**Problem statement**
When you reach the line containing "TP1: test point (+12V) -> none", start transcribing exactly and continue through the last line of the data, skipping every picture.

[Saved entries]
------------------------

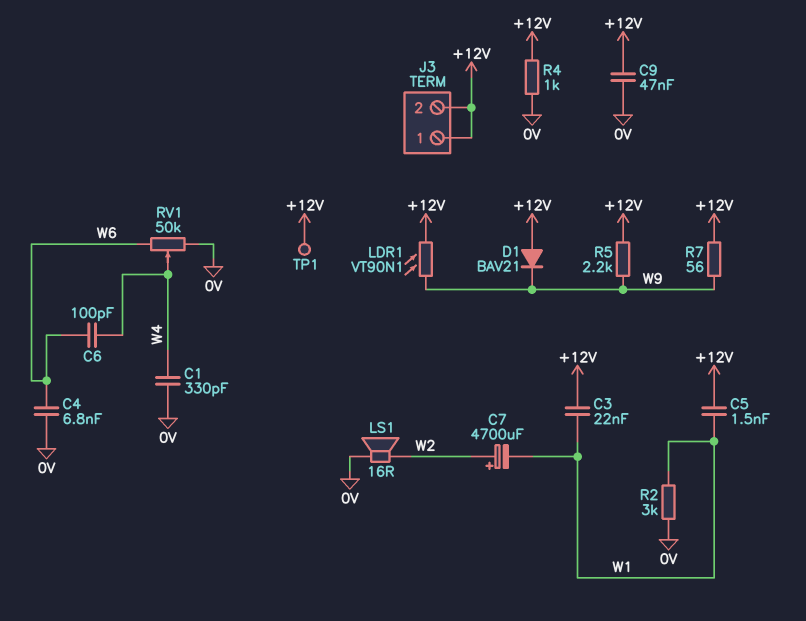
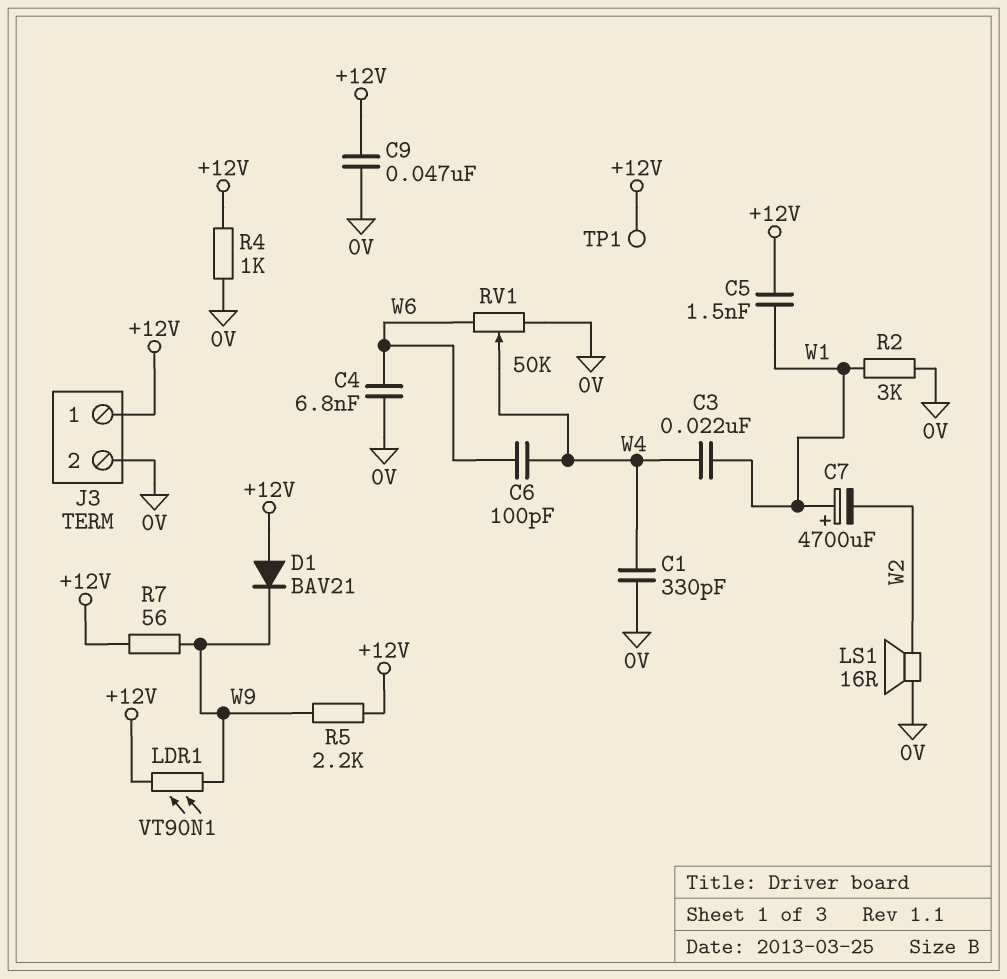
C3: 22nF (+12V, W1) -> 22nF (W1, W4)
C7: 4700uF (plus W2, minus W1) -> 4700uF (plus W1, minus W2)
J3 pin 2: +12V -> 0V

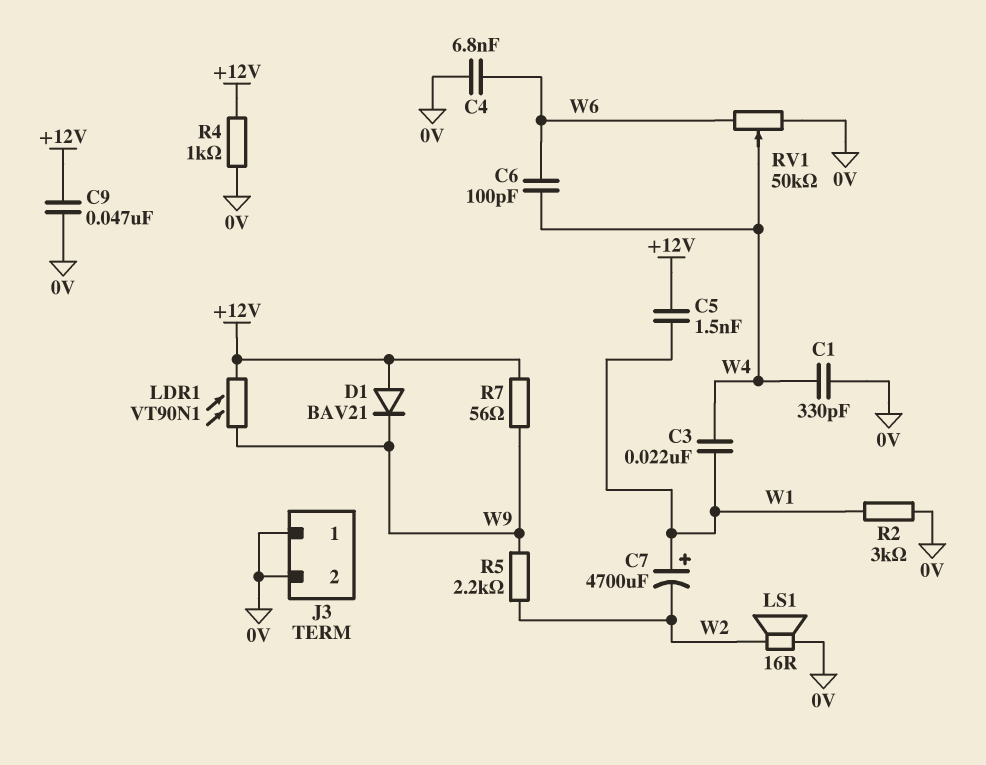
J3 pin 1: +12V -> 0V
R5: 2.2k (+12V, W9) -> 2.2k (W2, W9)
TP1: test point (+12V) -> none

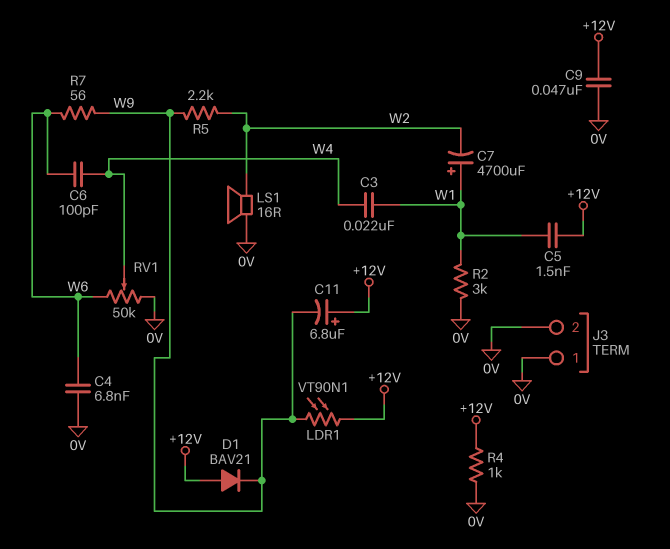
C1: 330pF (0V, W4) -> none
C11: none -> 6.8uF (plus +12V, minus W9)
R7: 56 (+12V, W9) -> 56 (W6, W9)

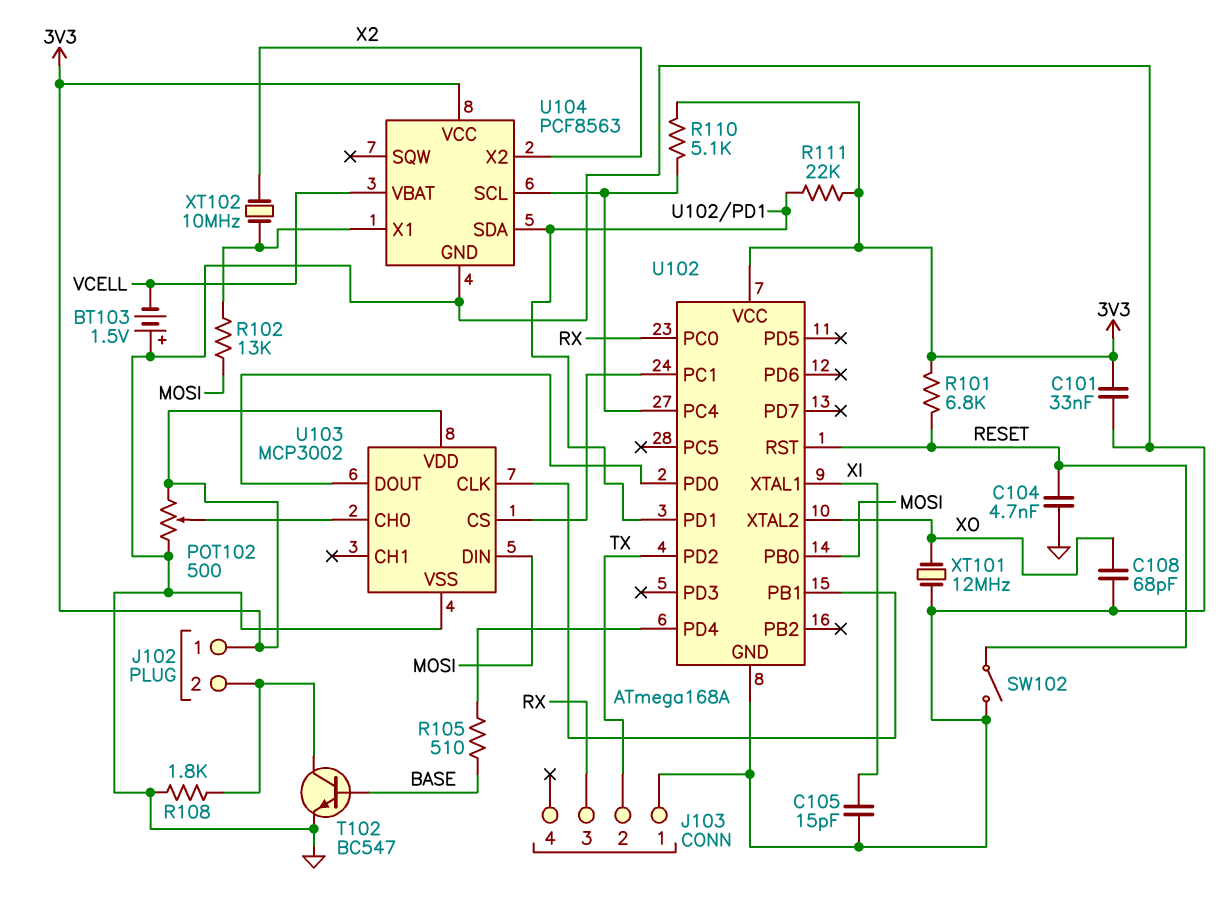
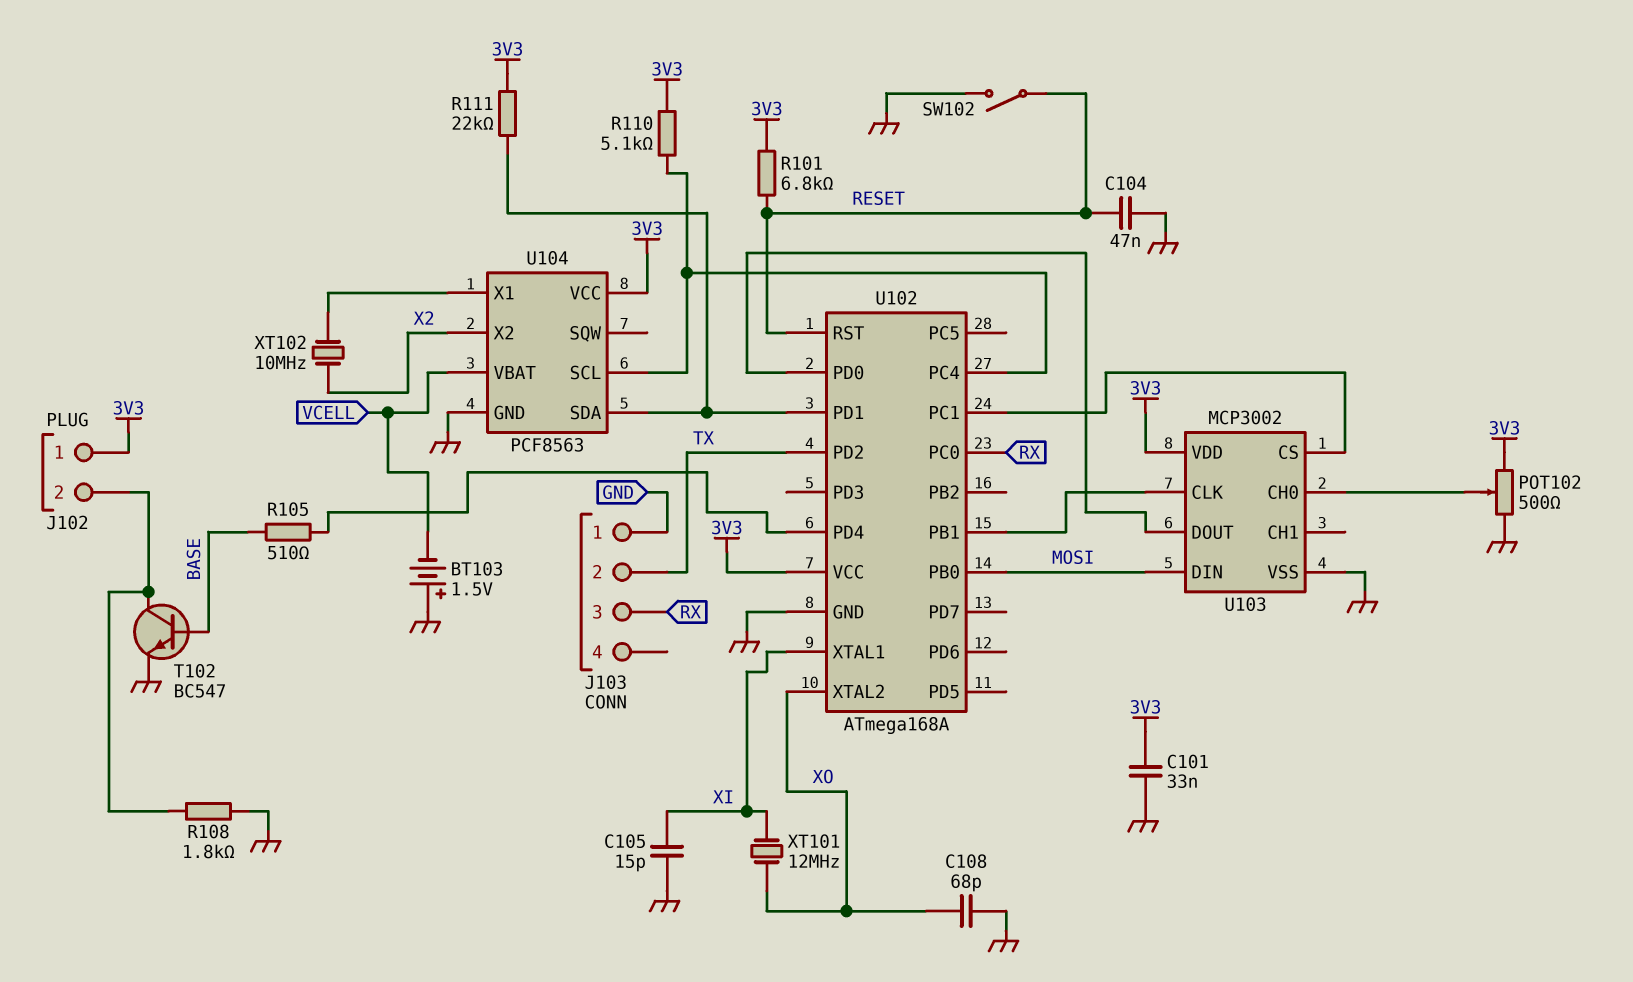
C104: 4.7nF (GND, RESET) -> 47nF (GND, RESET)
R102: 13k (MOSI, U104/X1) -> none
XT101: 12MHz (GND, XO) -> 12MHz (XI, XO)

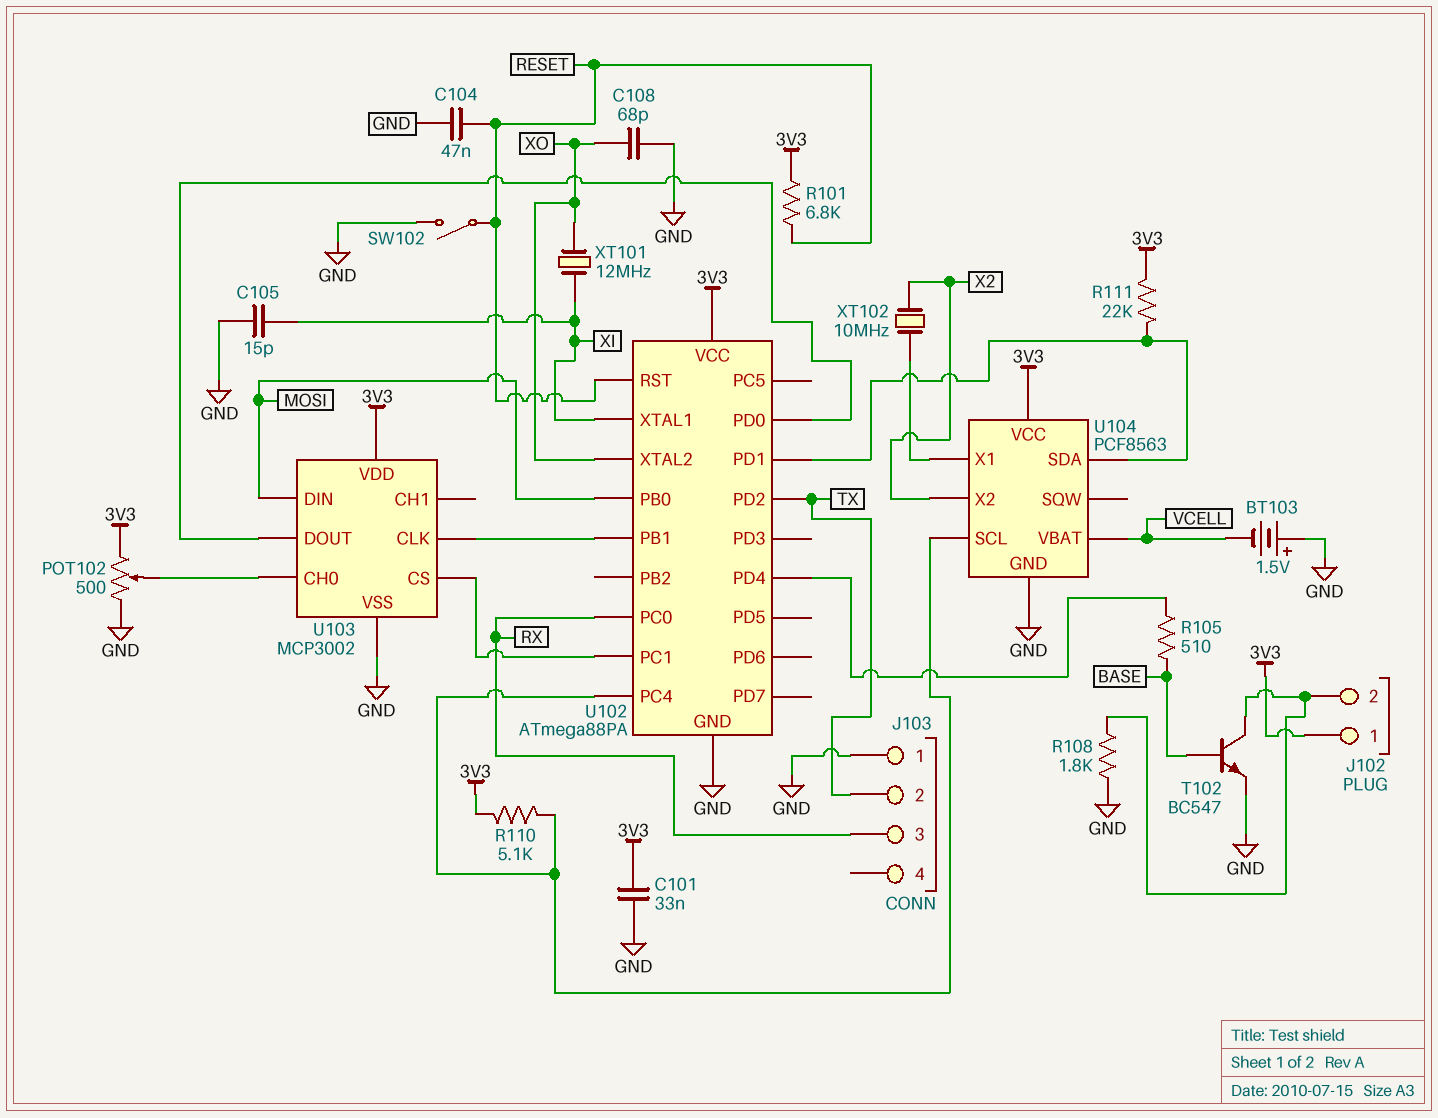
U102: ATmega168A -> ATmega88PA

------------------------

**Written answer**
TP1: test point (+12V) -> none

C1: 330pF (0V, W4) -> none
C11: none -> 6.8uF (plus +12V, minus W9)
R7: 56 (+12V, W9) -> 56 (W6, W9)

C104: 4.7nF (GND, RESET) -> 47nF (GND, RESET)
R102: 13k (MOSI, U104/X1) -> none
XT101: 12MHz (GND, XO) -> 12MHz (XI, XO)

U102: ATmega168A -> ATmega88PA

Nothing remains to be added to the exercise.